• GIVEN INFORMATION:
━━━━━━━━━━━━━━━━━━━━
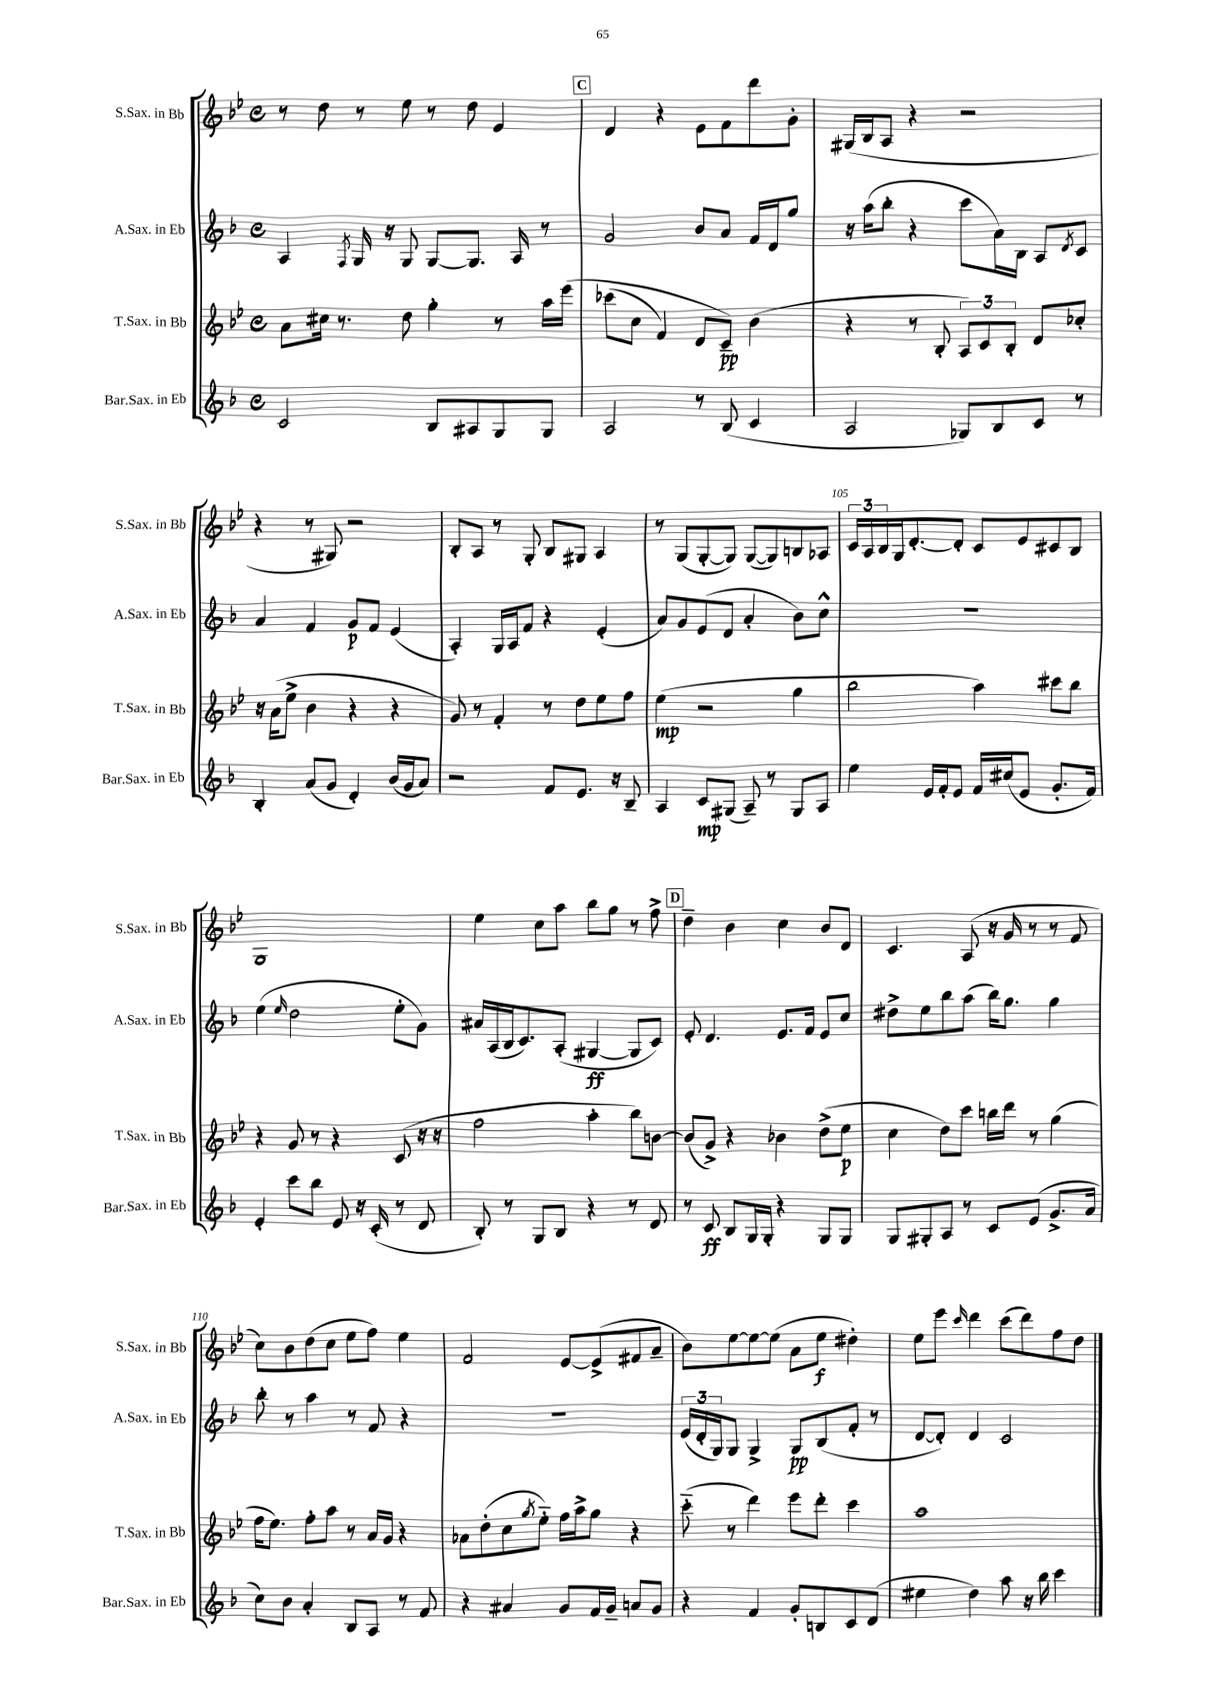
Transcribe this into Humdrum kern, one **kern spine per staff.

**kern	**kern	**kern	**kern
*staff4	*staff3	*staff2	*staff1
*clefG2	*clefG2	*clefG2	*clefG2
*k[b-]	*k[b-e-]	*k[b-]	*k[b-e-]
*M4/4	*M4/4	*M4/4	*M4/4
*met(c)	*met(c)	*met(c)	*met(c)
2c	8a	4A	8r
.	16cc#	.	8dd
.	8.r	.	.
.	.	8qF	.
.	.	16G	8r
.	.	16r	.
.	8dd	8G	8ee-
8B-	4gg'	[8G	8r
8A#	.	8.G]	8dd
8G	8r	.	4e-
.	.	16A	.
8G	16aa	8r	.
.	&(16eee-	.	.
=	=	=	=
2A	(8ccc-	2g	4d
.	8cc	.	.
.	4f)	.	4r
8r	8d	8b-	8e-
(8B-	8c~&)	8a	8f
4c	(4b-	16f	8ddd
.	.	16d	.
.	.	8gg	8g'
=	=	=	=
2A	4r	16r	(16G#
.	.	(16aa	16B-
.	.	8bb-'	8A
.	8r	4r	4r
.	8B-'	.	.
8G-)	12A)	8ccc	2r
.	12c	.	.
8B-	.	16a)	.
.	12B-'	.	.
.	.	16B-	.
8c	8d	8A	.
.	.	8qd	.
8r	8cc-'	8c	.
=	=	=	=
4B-'	16r	4a	4r
.	(16a	.	.
.	8ee-^	.	.
(8a	4b-	4f	8r
8g	.	.	8G#)
4d')	4r	8g	2r
.	.	8f	.
(16b-	4r	(4e	.
16g	.	.	.
8a)	.	.	.
=	=	=	=
2r	8g)	4A')	8B-'
.	8r	.	8A
.	4f'	16G	8r
.	.	16A	.
.	.	8f	8G'
8f	8r	4r	8B-
8.e	8dd	.	8G#
.	8ee-	(4e'	4A
16r	.	.	.
8B-~	8ff	.	.
=	=	=	=
4A	(4ee-	8a)	8r
.	.	8g	(8G
8c	2r	(8e	[8G'
(8G#	.	8d	8G])
8A~)	.	4a'	([8G
8r	.	.	8G])
8G#	4gg	8b-)	8B
8A	.	8cc^^	8A-
=	=	=	=
4ee	2bb-	1r	24c
.	.	.	24A
.	.	.	24B-
.	.	.	16G
.	.	.	[8.d'
16e	.	.	.
16f'	.	.	.
8e	.	.	8d']
16f	4aa)	.	8c
(16cc#	.	.	.
8e	.	.	8e-
8.g'	8ccc#	.	8c#
.	8bb-	.	8B-
16f)	.	.	.
=	=	=	=
4e'	4r	(4ee	1G
.	.	16qqee	.
8ccc	8g	2dd	.
8bb-	8r	.	.
8e	4r	.	.
16r	.	.	.
(16c'	.	.	.
8r	(8c	8ee'	.
8d	16r	8g)	.
.	16r	.	.
=	=	=	=
8B-')	2ff	16a#	4ee-
.	.	(16A	.
8r	.	16B-	.
.	.	8.c)	.
8G	.	.	8cc
8B-	.	(8A'	8aa
4r	4aa'	[4G#	8bb-
.	.	.	8gg
8r	8bb-)	8G#]	8r
8d	[8b	8c)	8ff^
=	=	=	=
8r	(8b]	8e'	4dd~
8c	8g^)	4.d	.
8B-	4r	.	4b-
16G	.	.	.
16G'	.	.	.
4r	4b-	8.e	4cc
.	.	16f	.
8G	(8dd^	8e	8b-
8G	8ee-	8cc	8d
=	=	=	=
8G	4cc	8dd#^	4.c
8G#'	.	8ee	.
8A	8dd)	8bb-	.
8r	8ccc	(8aa	(8A
8c	16bb	16bb-)	16r
.	16ddd	8.gg	16g
(8e	8r	.	8r
8.g^	(4gg	4gg	8r
.	.	.	8f
16a	.	.	.
=	=	=	=
8cc)	16ff	8bb-'	8cc)
.	8.ee-)	.	.
8b-	.	8r	8b-
4a'	8ff'	4aa	(8dd
.	8aa	.	8cc
8B-	8r	8r	8ee-
8A	16a	8f	8ff)
.	16g	.	.
8r	4r	4r	4ee-
8f	.	.	.
=	=	=	=
4r	8a-	1r	2f
.	(8dd'	.	.
4a#	8cc	.	.
.	8qgg	.	.
.	8ee-'~)	.	.
8g	16ff	.	[8e-
.	16aa^	.	.
16f	8gg	.	(8e-^]
16g~	.	.	.
8a	4r	.	8f#
8g	.	.	8a~
=	=	=	=
4r	(8ccc'~	(24e	8b-)
.	.	24d'	.
.	.	24G)	.
.	8r	8G	[8ee-
4f	4ddd)	4G^	8ee-_
.	.	.	(8ee-]
8g'	8eee-	8G	8a
8B	8ddd'	(8B-	8ee-
8c	4ccc	8f'	4dd#')
(8d	.	8r	.
=	=	=	=
4ee#	1aa	[8d	8ee-
.	.	8d'])	8eee-
.	.	.	16qqccc
4dd)	.	4d	4ddd
8aa	.	2c	(8ccc
16r	.	.	8ddd)
16bb-	.	.	.
4ccc	.	.	8ff
.	.	.	8dd
==	==	==	==
*-	*-	*-	*-
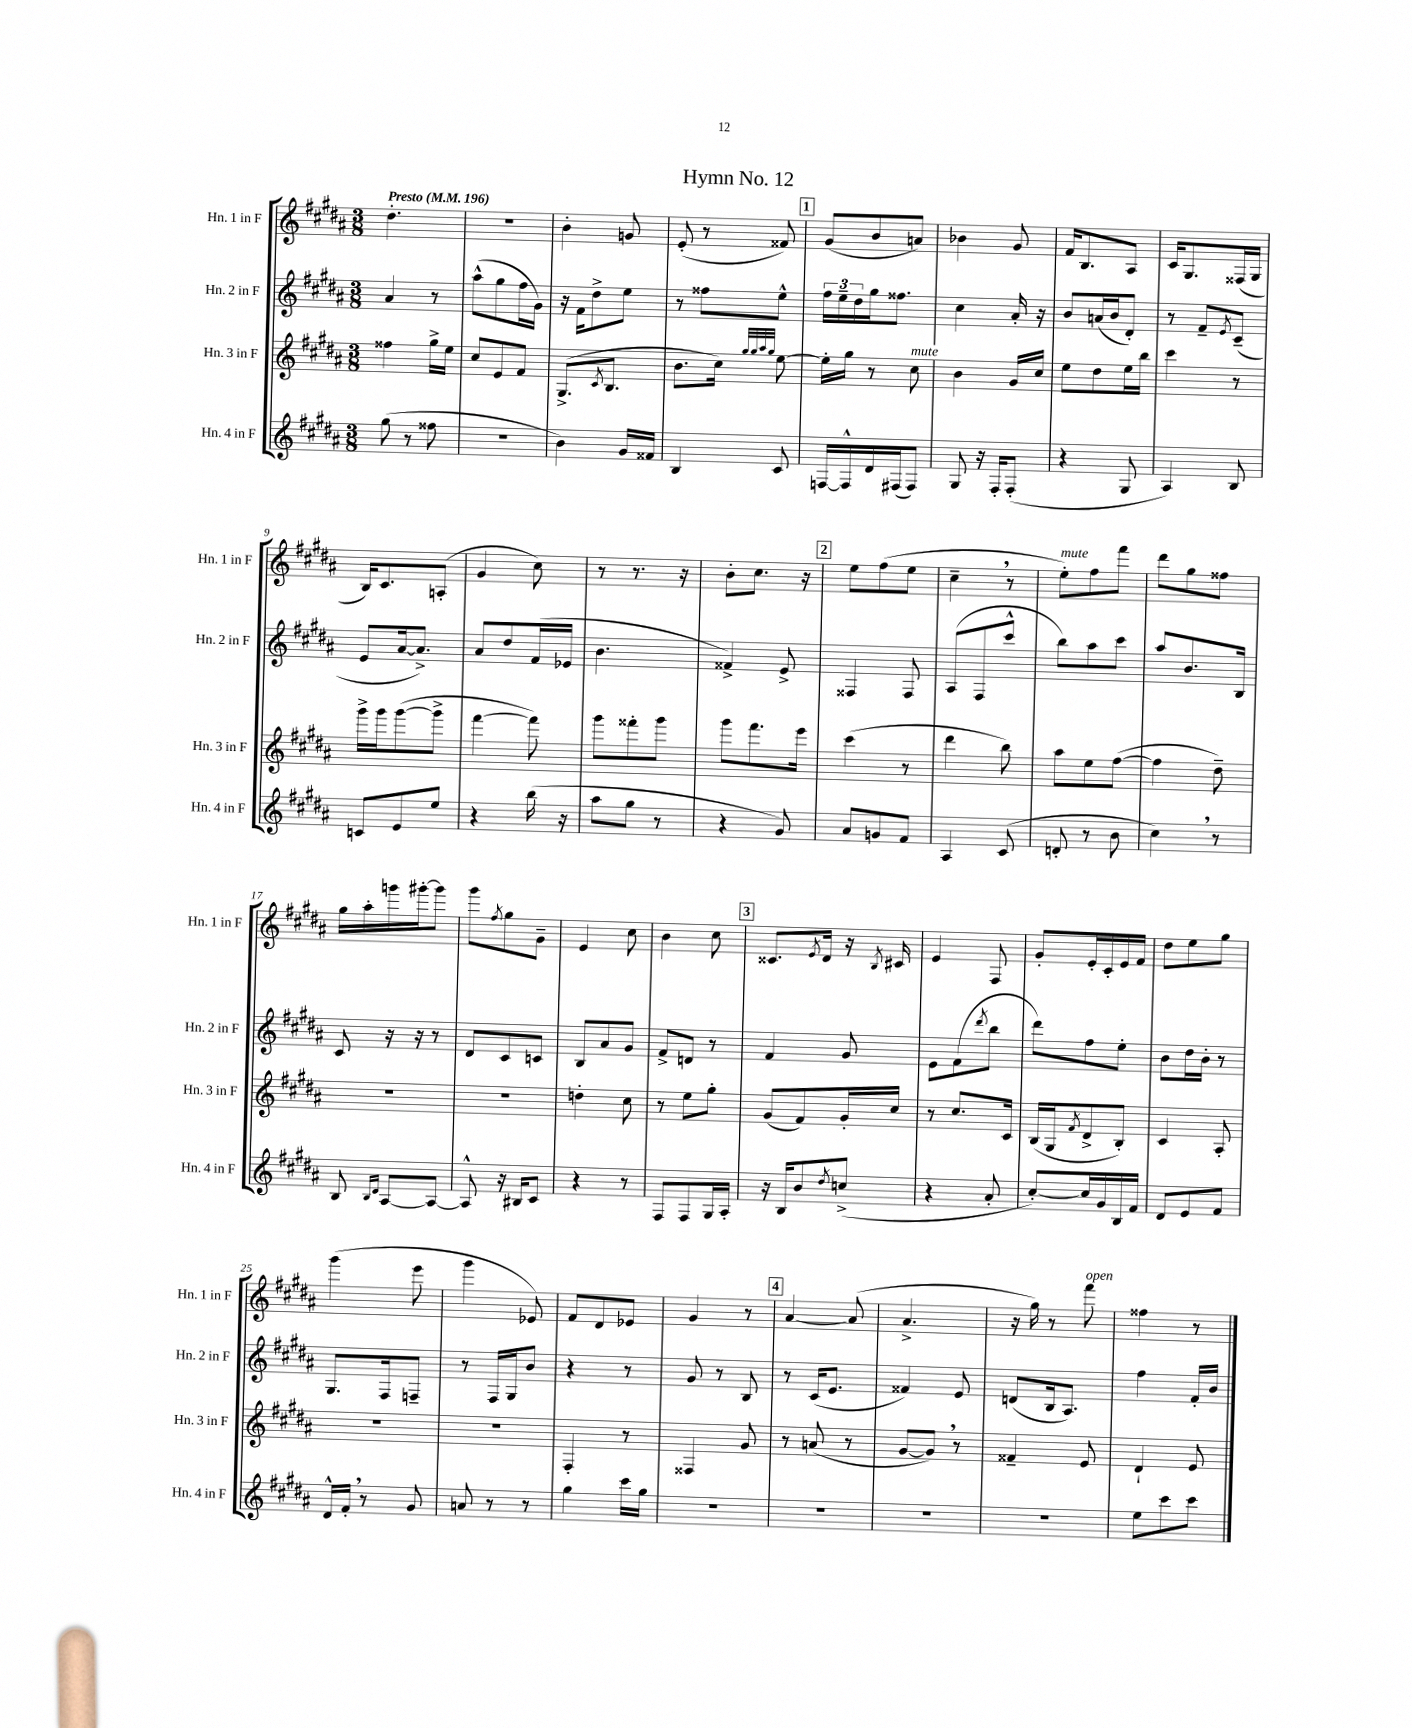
\header { title = "Hymn No. 12" }
<<
\new StaffGroup <<
\new Staff = "s0" \with { instrumentName = "Hn. 1 in F" shortInstrumentName = "Hn. 1 in F" } {
    \clef treble \key b \major \numericTimeSignature \time 3/8 \tempo "Presto" 4 = 196
    dis''4.-. |
    R4. |
    b'4-. g'8 |
    e'8-.( r8 fisis'8) |
    \mark \markup { \box "1" } gis'8( b'8 a'8) |
    bes'4 gis'8 |
    fis'16 b8. ais8 |
    cis'16 gis8. fisis16( gis16 |
    b16) cis'8. a8-.( |
    gis'4 cis''8) |
    r8 r8. r16 |
    b'8-. cis''8. r16 |
    \mark \markup { \box "2" } e''8 fis''8( e''8 |
    cis''4-- \breathe r8 |
    e''8-.^\markup { \italic "mute" }) fis''8 fis'''8 |
    dis'''8 gis''8 fisis''8 |
    gis''16 ais''16-. g'''16 gis'''16~-. gis'''8 |
    gis'''8 \acciaccatura { fis''8 } gis''8 gis'8-- |
    e'4 cis''8 |
    b'4 cis''8 |
    \mark \markup { \box "3" } cisis'8. \acciaccatura { e'8 } dis'16 r16 \acciaccatura { b8 } cis'16 |
    e'4 fis8 |
    gis'8-. e'16-. cis'16-. e'16 fis'16 |
    dis''8 e''8 gis''8 |
    gis'''4( e'''8 |
    gis'''4 ees'8) |
    fis'8 dis'8 ees'8 |
    gis'4 r8 |
    \mark \markup { \box "4" } ais'4~ ais'8( |
    ais'4.-> |
    r16 gis''16) r8 fis'''8^\markup { \italic "open" } |
    fisis''4 r8 \bar "|." |
}
\new Staff = "s1" \with { instrumentName = "Hn. 2 in F" shortInstrumentName = "Hn. 2 in F" } {
    \clef treble \key b \major \numericTimeSignature \time 3/8
    ais'4 r8 |
    ais''8-^( gis''8 fis''16 gis'16) |
    r16 fis'16 dis''8-> e''8 |
    r8 fisis''8 e''8-^ |
    \mark \markup { \box "1" } \tuplet 3/2 { fis''16 e''16-- dis''16 } gis''16 fisis''8. |
    cis''4 ais'16-. r16 |
    b'8 a'16( b'16 dis'8-.) |
    r8 fis'8-- \acciaccatura { e'8 } cis'8--( |
    e'8 ais'16~ ais'8.->) |
    ais'8 dis''8 fis'16( ees'16 |
    b'4. |
    fisis'4->) e'8-> |
    \mark \markup { \box "2" } fisis4 fisis8 |
    ais8( fis8 cis'''8-^ |
    b''8) ais''8 cis'''8 |
    ais''8 b'8. b16 |
    cis'8 r16 r16 r8 |
    dis'8 cis'8 c'8 |
    b8 ais'8 gis'8 |
    fis'8-> d'8 r8 |
    \mark \markup { \box "3" } fis'4 gis'8 |
    e'8 fis'8( \acciaccatura { dis'''8 } b''8 |
    dis'''8) fis''8 e''8-. |
    b'8 dis''16 b'16-. r8 |
    gis8. fis16 f8-- |
    r8 fis16 gis16 b'8 |
    r4 r8 |
    gis'8 r8 b8 |
    \mark \markup { \box "4" } r8 cis'16( e'8. |
    fisis'4) e'8 |
    d'8( b16 ais8.) |
    fis''4 fis'16-. b'16 \bar "|." |
}
\new Staff = "s2" \with { instrumentName = "Hn. 3 in F" shortInstrumentName = "Hn. 3 in F" } {
    \clef treble \key b \major \numericTimeSignature \time 3/8
    fisis''4 gis''16-> e''16 |
    cis''8 e'8 fis'8 |
    gis8.->( \acciaccatura { cis'8 } b8. |
    b'8. cis''16) \grace { gis''32 gis''32 ais''32 gis''32 } e''8~ |
    \mark \markup { \box "1" } e''16-. gis''16 r8 cis''8^\markup { \italic "mute" } |
    b'4 gis'16 cis''16 |
    e''8 dis''8 e''16 b''16 |
    cis'''4 r8 |
    gis'''16-> gis'''16 gis'''8~( gis'''8-> |
    fis'''4~ fis'''8) |
    gis'''8 fisis'''8-. gis'''8 |
    gis'''8 fis'''8. e'''16 |
    \mark \markup { \box "2" } cis'''4( r8 |
    dis'''4 b''8) |
    ais''8 e''8 fis''8~( |
    fis''4 dis''8--) |
    R4. |
    R4. |
    d''4-. cis''8 |
    r8 e''8 gis''8-. |
    \mark \markup { \box "3" } gis'8( fis'8) gis'16-. cis''16 |
    r8 cis''8. cis'16 |
    b16( gis16 \acciaccatura { fis'8 } dis'8-> b8-.) |
    cis'4 ais8-. |
    R4. |
    R4. |
    fis4-. r8 |
    fisis4 gis'8 |
    \mark \markup { \box "4" } r8 a'8( r8 |
    gis'8~ gis'8) \breathe r8 |
    fisis'4-- e'8 |
    dis'4-! e'8 \bar "|." |
}
\new Staff = "s3" \with { instrumentName = "Hn. 4 in F" shortInstrumentName = "Hn. 4 in F" } {
    \clef treble \key b \major \numericTimeSignature \time 3/8
    gis''8( r8 fisis''8 |
    r4. |
    b'4) gis'16 fisis'16 |
    b4 cis'8 |
    \mark \markup { \box "1" } f16~ f16-^ dis'16 fis16( fis8) |
    gis8 r16 fis16-. fis8-.( |
    r4 gis8 |
    ais4) b8 |
    c'8 e'8 e''8 |
    r4 b''16( r16 |
    ais''8 gis''8 r8 |
    r4 gis'8) |
    \mark \markup { \box "2" } ais'8 g'8 fis'8 |
    ais4 cis'8( |
    d'8-. r8 b'8 |
    cis''4) \breathe r8 |
    b8 \grace { b16 dis'16 } ais8~ ais8~ |
    ais8-^ r16 bis16 cis'8 |
    r4 r8 |
    fis8 fis8 gis16 ais16-. |
    \mark \markup { \box "3" } r16 b16 b'8 \acciaccatura { dis''8 } c''8->( |
    r4 ais'8-. |
    cis''8~-.) cis''16 gis'16 b16 fis'16 |
    dis'8 e'8 fis'8 |
    dis'16-^ fis'16-. \breathe r8 gis'8 |
    a'8 r8 r8 |
    gis''4 cis'''16 gis''16 |
    R4. |
    \mark \markup { \box "4" } R4. |
    R4. |
    R4. |
    e''8 cis'''8 cis'''8 \bar "|." |
}
>>
>>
━━━━━━━━━━━━━━━━━━━━
• PROBLEM REQUIREMENTS: Locate every line in the items above that contains the string "grace", and copy each of those lines in full.

• FULL SOLUTION:
    b'8. cis''16) \grace { gis''32 gis''32 ais''32 gis''32 } e''8~ |
    b8 \grace { b16 dis'16 } ais8~ ais8~ |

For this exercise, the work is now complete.